■ **Data provided**
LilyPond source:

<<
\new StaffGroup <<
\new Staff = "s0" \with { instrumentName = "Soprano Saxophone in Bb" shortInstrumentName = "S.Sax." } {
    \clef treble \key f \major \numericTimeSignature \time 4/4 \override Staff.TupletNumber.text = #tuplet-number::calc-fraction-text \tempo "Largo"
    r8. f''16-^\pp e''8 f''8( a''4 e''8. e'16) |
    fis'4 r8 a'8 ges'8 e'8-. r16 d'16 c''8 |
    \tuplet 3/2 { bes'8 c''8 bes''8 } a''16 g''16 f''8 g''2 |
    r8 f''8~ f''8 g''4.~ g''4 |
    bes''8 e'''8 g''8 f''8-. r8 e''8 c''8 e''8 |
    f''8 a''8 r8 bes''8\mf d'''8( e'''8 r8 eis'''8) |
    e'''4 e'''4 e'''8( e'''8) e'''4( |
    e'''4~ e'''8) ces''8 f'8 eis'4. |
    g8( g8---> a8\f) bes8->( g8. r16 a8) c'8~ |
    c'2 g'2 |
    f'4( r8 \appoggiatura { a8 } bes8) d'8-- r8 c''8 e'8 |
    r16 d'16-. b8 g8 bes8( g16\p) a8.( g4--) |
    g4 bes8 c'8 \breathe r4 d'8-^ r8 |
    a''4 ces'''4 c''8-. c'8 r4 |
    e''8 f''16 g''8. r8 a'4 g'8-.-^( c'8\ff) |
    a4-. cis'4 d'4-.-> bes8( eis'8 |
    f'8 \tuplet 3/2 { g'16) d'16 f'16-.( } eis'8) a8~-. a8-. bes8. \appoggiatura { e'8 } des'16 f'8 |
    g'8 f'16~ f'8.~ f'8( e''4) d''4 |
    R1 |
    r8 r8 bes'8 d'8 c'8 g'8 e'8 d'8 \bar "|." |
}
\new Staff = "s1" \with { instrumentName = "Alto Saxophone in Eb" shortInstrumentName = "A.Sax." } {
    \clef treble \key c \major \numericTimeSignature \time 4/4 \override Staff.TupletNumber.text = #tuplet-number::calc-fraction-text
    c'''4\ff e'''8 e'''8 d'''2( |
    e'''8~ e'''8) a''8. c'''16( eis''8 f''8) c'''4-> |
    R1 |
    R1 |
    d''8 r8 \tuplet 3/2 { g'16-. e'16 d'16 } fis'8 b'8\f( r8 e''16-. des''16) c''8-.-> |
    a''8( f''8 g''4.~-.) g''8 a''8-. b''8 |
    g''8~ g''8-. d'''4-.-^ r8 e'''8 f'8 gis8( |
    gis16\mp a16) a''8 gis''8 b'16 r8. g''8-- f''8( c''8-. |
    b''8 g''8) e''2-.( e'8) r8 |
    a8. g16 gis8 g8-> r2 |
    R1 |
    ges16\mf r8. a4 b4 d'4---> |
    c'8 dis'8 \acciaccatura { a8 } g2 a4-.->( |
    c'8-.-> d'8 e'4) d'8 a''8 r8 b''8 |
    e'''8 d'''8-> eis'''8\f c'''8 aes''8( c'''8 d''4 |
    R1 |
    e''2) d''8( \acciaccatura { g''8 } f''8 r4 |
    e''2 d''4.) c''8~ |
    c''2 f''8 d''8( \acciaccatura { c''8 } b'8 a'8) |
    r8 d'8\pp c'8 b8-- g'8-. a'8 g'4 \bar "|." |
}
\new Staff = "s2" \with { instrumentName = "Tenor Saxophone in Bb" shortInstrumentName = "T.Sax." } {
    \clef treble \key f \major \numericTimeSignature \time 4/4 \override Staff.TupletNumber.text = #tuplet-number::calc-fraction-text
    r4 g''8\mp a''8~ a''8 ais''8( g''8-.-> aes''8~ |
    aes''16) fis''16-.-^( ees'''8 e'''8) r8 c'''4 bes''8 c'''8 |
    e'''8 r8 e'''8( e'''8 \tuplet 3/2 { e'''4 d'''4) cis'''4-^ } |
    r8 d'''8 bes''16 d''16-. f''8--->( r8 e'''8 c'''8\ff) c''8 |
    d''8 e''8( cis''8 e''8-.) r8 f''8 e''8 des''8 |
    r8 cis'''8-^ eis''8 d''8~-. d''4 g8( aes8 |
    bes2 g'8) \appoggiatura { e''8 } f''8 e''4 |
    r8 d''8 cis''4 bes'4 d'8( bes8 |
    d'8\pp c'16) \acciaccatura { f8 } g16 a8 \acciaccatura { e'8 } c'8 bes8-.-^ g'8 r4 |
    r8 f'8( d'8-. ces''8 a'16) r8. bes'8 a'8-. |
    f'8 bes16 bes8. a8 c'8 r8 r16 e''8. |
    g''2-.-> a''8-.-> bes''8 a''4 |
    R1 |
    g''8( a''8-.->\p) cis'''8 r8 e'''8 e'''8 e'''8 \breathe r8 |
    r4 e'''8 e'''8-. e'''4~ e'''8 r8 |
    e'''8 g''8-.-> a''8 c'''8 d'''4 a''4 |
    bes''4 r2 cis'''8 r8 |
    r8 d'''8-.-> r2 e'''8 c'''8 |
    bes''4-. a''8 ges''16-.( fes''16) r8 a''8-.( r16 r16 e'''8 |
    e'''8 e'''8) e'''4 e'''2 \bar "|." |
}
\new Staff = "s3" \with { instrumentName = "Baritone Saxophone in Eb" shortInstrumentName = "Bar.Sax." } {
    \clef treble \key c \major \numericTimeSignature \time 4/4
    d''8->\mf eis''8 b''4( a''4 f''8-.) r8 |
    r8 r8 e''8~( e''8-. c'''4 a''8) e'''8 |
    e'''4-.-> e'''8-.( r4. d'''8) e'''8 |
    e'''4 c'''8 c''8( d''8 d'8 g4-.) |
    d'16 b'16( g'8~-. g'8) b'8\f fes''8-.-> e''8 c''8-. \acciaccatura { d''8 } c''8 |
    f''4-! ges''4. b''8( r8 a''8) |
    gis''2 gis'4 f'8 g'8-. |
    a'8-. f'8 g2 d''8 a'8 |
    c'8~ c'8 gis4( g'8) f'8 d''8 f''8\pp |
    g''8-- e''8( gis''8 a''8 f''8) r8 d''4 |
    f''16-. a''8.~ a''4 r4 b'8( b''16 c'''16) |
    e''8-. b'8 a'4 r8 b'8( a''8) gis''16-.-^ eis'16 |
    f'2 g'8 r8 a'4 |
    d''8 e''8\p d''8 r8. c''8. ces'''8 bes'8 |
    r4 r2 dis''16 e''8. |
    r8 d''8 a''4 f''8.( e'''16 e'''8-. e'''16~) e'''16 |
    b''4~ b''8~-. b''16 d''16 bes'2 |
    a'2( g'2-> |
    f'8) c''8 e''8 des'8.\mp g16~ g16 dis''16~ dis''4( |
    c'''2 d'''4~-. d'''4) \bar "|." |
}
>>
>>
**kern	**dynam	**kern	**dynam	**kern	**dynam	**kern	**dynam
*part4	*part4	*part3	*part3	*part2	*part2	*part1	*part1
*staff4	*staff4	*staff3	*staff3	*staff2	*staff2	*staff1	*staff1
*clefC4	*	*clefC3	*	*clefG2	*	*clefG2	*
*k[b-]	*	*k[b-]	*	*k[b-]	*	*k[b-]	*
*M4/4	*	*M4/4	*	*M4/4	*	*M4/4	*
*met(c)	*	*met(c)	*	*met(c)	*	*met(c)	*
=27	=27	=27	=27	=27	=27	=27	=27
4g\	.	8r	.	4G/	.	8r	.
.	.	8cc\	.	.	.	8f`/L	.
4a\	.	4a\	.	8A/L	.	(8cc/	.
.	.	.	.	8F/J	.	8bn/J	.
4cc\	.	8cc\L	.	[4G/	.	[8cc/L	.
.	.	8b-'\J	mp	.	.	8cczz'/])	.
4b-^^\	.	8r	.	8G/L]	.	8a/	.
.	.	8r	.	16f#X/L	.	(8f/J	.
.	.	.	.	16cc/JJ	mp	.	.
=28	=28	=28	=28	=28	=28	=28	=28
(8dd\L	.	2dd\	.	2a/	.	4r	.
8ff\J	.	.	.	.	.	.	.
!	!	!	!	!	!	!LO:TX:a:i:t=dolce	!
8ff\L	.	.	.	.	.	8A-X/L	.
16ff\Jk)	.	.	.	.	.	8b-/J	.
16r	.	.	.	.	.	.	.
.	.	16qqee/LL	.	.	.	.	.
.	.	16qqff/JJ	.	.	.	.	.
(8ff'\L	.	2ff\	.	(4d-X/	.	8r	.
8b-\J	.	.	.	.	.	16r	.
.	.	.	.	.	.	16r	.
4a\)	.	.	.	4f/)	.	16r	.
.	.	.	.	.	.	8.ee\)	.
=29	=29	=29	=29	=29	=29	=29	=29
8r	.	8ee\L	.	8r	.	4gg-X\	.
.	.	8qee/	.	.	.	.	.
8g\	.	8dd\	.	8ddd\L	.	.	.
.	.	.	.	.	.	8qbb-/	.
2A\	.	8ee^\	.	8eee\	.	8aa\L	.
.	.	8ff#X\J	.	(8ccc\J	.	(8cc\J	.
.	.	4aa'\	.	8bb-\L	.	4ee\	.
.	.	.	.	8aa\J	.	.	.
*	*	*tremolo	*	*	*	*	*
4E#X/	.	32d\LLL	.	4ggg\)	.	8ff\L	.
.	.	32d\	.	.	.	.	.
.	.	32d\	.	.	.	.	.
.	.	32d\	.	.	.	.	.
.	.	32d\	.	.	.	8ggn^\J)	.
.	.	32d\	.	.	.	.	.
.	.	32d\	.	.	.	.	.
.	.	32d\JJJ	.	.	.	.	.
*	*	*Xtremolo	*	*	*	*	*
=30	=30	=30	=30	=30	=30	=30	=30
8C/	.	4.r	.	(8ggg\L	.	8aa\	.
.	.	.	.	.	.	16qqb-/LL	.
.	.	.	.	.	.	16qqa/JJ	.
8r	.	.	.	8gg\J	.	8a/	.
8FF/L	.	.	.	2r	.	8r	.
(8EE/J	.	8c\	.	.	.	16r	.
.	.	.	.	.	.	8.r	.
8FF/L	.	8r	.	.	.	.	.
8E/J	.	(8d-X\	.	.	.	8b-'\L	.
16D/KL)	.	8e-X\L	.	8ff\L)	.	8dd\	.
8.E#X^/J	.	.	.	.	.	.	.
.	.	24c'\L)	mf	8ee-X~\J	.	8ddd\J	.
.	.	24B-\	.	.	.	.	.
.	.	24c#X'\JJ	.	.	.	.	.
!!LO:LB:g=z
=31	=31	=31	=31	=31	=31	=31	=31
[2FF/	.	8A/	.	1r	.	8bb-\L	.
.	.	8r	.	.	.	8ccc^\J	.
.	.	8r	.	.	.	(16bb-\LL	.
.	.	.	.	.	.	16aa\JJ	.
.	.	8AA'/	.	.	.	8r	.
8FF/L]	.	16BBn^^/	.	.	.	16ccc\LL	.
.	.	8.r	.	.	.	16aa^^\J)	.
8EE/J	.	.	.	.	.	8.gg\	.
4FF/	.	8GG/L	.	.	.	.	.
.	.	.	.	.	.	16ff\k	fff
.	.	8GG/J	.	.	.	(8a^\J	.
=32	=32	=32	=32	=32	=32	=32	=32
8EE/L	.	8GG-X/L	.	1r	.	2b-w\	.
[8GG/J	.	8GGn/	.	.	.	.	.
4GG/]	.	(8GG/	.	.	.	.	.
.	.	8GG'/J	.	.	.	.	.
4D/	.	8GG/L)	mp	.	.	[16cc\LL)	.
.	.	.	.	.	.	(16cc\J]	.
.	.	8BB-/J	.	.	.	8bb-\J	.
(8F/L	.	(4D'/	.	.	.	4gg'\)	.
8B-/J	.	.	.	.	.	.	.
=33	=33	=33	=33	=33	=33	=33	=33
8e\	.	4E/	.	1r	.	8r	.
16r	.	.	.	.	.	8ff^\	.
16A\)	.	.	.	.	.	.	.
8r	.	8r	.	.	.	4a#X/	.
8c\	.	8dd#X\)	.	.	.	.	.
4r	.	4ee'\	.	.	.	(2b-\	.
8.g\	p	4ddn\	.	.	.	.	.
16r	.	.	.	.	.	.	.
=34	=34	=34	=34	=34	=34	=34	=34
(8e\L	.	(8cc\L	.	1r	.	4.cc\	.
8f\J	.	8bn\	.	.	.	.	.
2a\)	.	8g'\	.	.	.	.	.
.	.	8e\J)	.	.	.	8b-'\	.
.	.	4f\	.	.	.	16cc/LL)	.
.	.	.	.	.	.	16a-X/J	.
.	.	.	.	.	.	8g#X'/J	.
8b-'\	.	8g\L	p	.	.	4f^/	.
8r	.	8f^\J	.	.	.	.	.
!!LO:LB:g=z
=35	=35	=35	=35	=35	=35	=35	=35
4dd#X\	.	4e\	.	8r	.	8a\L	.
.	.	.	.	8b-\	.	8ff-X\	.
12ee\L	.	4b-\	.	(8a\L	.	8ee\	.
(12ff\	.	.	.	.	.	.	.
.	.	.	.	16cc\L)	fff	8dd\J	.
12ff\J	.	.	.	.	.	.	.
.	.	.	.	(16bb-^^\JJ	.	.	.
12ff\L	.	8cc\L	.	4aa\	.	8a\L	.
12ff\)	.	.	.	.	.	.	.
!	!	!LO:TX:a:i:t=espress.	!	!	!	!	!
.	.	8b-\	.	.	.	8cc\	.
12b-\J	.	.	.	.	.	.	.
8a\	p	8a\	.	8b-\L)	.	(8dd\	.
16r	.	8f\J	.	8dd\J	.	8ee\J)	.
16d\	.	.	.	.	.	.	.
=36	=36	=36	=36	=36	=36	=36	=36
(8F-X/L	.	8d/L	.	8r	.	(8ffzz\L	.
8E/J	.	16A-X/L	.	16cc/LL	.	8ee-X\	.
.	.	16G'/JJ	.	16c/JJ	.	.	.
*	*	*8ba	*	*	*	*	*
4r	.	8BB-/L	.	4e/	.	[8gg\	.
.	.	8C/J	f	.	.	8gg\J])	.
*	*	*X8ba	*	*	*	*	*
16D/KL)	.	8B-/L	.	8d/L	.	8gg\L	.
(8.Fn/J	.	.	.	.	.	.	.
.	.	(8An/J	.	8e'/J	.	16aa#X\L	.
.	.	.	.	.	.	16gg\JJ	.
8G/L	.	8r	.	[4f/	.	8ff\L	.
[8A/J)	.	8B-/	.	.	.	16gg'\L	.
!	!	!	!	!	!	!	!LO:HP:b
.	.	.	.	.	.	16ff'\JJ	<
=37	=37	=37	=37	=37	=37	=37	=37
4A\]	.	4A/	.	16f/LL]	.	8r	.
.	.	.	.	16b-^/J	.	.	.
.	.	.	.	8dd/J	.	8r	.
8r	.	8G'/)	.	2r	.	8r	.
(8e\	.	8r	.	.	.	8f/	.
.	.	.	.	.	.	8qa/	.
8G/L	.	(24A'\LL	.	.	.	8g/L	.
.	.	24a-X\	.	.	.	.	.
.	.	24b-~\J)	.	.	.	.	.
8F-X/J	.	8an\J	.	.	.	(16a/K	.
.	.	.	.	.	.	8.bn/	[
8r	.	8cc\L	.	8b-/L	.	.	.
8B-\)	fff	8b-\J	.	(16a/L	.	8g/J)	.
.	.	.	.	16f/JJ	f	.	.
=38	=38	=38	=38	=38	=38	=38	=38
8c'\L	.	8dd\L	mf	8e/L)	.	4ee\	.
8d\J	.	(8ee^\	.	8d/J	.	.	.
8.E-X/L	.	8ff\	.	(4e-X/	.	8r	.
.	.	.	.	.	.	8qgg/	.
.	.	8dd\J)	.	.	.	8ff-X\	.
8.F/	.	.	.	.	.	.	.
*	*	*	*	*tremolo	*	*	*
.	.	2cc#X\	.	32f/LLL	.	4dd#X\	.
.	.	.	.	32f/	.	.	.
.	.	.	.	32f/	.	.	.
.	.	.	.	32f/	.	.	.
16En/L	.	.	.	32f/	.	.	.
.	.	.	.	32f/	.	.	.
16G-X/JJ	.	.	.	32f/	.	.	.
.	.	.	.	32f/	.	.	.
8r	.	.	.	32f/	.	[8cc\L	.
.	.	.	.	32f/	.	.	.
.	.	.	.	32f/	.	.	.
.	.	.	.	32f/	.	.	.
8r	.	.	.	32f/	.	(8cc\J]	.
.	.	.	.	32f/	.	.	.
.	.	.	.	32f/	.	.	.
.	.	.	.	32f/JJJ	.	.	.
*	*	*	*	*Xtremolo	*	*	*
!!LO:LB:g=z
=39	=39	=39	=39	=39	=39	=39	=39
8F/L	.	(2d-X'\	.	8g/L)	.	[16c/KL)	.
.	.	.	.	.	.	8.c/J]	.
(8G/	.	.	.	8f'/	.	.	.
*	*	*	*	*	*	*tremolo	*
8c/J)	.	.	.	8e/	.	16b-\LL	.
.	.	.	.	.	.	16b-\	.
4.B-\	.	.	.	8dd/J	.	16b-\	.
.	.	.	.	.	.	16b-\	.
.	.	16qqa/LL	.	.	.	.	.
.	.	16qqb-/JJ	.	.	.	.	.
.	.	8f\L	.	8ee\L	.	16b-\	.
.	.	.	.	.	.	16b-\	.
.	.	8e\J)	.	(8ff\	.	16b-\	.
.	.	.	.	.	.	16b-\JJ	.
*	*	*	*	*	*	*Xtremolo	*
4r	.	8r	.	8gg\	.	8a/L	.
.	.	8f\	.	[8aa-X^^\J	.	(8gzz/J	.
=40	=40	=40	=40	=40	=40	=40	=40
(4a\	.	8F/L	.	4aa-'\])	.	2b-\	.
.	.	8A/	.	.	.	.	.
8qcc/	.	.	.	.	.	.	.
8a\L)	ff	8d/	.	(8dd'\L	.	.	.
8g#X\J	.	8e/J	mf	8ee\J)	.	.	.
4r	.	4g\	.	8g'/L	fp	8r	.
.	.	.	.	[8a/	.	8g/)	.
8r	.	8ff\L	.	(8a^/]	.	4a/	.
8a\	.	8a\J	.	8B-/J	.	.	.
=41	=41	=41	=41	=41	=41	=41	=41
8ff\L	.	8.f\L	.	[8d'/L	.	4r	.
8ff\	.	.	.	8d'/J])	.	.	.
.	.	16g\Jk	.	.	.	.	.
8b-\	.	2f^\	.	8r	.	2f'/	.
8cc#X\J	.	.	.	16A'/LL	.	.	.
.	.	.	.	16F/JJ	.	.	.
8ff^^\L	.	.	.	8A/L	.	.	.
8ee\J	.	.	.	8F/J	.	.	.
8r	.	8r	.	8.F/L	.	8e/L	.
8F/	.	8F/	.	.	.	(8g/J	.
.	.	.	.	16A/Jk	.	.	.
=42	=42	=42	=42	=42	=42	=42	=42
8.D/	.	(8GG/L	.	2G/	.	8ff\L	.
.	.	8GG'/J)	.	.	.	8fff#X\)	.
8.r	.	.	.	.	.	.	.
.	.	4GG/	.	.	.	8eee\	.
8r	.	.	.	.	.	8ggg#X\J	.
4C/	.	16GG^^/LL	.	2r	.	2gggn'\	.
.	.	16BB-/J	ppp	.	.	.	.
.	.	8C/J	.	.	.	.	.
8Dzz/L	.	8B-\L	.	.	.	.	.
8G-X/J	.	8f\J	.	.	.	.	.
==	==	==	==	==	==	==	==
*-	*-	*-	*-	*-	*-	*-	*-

■ **Exercise prompt**
Report each line in the items above that contains the string "TupletNumber", matching case exactly.

■ **Output below**
    \clef treble \key f \major \numericTimeSignature \time 4/4 \override Staff.TupletNumber.text = #tuplet-number::calc-fraction-text \tempo "Largo"
    \clef treble \key c \major \numericTimeSignature \time 4/4 \override Staff.TupletNumber.text = #tuplet-number::calc-fraction-text
    \clef treble \key f \major \numericTimeSignature \time 4/4 \override Staff.TupletNumber.text = #tuplet-number::calc-fraction-text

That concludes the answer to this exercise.